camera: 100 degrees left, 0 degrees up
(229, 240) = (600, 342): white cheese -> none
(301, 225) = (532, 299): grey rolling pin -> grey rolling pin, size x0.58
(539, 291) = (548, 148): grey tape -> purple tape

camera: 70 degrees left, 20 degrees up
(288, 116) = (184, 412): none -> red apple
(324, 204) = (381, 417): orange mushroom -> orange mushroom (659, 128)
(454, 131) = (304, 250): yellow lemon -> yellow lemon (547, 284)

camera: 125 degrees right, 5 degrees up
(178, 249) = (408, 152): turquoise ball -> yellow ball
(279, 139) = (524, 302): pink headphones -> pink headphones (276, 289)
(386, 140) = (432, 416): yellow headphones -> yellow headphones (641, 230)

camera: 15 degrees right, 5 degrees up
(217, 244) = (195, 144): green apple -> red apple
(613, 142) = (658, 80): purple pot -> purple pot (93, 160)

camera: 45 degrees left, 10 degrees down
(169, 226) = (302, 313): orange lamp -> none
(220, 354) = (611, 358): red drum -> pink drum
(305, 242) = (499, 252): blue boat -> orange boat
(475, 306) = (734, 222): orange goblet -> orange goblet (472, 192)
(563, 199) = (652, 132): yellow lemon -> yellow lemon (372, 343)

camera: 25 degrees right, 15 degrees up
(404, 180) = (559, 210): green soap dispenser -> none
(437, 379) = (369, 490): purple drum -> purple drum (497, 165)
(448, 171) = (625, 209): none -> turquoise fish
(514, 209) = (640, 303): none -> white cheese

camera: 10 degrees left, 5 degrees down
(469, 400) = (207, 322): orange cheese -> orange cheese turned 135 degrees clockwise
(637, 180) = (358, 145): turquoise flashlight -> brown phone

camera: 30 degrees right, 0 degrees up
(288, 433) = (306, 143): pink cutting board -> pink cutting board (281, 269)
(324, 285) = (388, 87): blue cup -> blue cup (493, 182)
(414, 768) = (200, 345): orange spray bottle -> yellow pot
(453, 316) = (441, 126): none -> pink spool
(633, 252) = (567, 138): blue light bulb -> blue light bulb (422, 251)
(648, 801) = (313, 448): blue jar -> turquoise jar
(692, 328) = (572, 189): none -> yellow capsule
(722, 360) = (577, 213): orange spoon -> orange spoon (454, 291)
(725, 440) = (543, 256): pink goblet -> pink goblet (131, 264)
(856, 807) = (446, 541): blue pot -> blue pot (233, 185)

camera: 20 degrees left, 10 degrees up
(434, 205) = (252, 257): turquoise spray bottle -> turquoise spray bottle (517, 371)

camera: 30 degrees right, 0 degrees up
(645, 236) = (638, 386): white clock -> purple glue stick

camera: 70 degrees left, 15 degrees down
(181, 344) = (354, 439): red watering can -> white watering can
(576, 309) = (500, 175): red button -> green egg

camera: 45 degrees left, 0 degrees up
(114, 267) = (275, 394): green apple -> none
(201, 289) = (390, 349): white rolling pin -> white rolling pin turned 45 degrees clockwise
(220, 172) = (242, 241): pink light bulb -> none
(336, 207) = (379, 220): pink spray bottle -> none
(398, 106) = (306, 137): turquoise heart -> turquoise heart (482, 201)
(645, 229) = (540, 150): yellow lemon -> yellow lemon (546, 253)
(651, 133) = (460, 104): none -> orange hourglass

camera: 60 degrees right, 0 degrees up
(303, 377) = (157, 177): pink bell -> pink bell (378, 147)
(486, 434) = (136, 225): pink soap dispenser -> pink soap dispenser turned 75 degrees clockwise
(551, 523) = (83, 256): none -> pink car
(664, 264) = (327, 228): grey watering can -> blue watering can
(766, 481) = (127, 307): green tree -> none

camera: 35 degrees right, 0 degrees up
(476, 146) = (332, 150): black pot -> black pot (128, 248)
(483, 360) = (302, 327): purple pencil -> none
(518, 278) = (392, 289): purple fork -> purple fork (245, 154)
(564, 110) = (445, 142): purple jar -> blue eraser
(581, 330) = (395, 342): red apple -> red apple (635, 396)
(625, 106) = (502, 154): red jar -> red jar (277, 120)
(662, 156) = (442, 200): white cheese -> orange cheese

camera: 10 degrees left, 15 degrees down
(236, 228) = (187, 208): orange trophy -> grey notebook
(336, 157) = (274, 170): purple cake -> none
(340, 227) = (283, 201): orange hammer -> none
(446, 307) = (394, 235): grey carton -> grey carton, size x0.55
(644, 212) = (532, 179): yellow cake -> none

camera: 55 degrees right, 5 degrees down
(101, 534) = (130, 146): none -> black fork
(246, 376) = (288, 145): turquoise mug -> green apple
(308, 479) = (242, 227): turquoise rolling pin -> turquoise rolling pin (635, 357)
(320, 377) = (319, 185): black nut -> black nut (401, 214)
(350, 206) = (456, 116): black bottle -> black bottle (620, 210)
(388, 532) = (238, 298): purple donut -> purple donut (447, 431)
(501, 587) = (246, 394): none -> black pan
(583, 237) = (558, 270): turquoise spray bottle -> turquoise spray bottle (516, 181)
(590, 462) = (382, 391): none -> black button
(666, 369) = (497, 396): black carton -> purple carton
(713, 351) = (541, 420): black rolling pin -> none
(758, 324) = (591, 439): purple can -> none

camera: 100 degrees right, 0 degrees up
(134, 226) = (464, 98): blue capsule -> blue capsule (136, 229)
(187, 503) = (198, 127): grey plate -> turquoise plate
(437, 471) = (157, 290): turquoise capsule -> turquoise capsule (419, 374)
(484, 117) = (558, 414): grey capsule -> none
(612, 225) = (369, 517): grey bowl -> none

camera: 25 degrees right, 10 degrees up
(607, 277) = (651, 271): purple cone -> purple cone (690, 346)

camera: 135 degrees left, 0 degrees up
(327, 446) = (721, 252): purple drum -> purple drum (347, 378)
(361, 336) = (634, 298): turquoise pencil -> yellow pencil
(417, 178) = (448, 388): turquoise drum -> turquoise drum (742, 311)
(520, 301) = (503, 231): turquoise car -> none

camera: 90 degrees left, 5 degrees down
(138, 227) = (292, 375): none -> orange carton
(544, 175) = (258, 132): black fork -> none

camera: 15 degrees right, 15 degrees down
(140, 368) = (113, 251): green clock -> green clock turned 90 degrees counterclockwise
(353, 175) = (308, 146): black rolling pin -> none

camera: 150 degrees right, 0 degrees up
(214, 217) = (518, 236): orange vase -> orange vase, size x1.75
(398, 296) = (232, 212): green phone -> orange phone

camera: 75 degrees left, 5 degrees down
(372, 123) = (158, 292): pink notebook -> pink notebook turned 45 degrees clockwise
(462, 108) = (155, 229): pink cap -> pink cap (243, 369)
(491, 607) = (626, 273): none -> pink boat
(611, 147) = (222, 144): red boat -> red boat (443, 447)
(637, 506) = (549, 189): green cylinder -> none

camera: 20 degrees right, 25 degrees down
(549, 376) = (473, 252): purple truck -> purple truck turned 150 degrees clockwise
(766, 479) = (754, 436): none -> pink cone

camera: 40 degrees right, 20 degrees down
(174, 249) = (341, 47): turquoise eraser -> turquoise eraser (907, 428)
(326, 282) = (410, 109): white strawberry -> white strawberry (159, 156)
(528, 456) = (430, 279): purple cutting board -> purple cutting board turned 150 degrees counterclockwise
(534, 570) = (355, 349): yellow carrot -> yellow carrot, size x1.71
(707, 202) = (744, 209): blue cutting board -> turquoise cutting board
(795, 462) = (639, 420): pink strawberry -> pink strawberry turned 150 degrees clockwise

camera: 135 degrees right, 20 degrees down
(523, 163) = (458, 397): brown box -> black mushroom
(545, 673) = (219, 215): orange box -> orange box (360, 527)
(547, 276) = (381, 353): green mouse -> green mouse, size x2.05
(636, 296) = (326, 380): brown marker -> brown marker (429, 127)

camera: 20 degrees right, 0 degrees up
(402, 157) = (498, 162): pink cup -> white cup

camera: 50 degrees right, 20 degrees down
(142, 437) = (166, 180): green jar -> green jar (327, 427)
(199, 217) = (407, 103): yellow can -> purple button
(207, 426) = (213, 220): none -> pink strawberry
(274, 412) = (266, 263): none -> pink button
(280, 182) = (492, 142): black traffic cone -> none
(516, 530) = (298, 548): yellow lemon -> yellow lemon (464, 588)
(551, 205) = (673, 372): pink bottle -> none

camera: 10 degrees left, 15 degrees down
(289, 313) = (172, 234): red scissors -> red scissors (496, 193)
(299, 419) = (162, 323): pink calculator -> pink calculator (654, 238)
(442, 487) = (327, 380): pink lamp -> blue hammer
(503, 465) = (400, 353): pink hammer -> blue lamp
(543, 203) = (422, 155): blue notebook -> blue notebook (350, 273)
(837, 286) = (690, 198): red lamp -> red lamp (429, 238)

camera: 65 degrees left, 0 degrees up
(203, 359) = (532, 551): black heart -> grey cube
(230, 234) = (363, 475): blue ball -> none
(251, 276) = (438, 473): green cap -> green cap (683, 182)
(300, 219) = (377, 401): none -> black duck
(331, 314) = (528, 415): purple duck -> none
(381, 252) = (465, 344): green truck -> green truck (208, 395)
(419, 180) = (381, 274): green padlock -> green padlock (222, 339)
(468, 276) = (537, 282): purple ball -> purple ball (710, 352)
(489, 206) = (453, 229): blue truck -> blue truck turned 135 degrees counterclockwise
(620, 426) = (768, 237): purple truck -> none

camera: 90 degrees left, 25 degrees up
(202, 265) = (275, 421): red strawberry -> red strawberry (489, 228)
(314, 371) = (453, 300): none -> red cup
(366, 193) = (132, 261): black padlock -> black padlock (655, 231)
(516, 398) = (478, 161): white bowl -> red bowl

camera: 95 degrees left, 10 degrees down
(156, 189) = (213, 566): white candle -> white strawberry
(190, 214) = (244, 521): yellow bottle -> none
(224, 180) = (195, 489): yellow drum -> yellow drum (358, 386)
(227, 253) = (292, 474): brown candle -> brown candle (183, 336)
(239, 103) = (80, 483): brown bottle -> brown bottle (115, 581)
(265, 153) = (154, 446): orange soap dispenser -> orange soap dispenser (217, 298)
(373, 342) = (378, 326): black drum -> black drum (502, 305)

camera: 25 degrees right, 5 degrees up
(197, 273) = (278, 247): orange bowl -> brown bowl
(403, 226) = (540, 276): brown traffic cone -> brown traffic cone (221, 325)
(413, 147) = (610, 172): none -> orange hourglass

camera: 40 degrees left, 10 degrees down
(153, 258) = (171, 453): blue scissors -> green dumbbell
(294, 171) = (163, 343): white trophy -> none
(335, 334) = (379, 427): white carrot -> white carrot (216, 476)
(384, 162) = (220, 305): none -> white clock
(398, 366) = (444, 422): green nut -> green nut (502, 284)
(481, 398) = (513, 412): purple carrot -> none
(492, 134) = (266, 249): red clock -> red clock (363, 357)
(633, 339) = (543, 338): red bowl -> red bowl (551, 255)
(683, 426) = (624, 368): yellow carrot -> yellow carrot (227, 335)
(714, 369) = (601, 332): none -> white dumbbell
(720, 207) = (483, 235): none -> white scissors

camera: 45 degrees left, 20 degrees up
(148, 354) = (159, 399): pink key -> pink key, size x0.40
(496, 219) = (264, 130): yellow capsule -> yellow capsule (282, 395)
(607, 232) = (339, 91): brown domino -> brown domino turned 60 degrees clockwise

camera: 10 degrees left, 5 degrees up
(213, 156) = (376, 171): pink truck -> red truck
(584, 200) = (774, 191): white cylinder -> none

+ + + + +

*TASK BRIEF*. Would you please write out, exactly and with no other lines, the stretch of the listing above from the line containing "(373, 342) = (378, 326): black" through the line containing "(153, 258) = (171, 453): blue"?

*ANSWER FOR THIS EXERCISE*.
(373, 342) = (378, 326): black drum -> black drum (502, 305)

camera: 25 degrees right, 5 degrees up
(197, 273) = (278, 247): orange bowl -> brown bowl
(403, 226) = (540, 276): brown traffic cone -> brown traffic cone (221, 325)
(413, 147) = (610, 172): none -> orange hourglass

camera: 40 degrees left, 10 degrees down
(153, 258) = (171, 453): blue scissors -> green dumbbell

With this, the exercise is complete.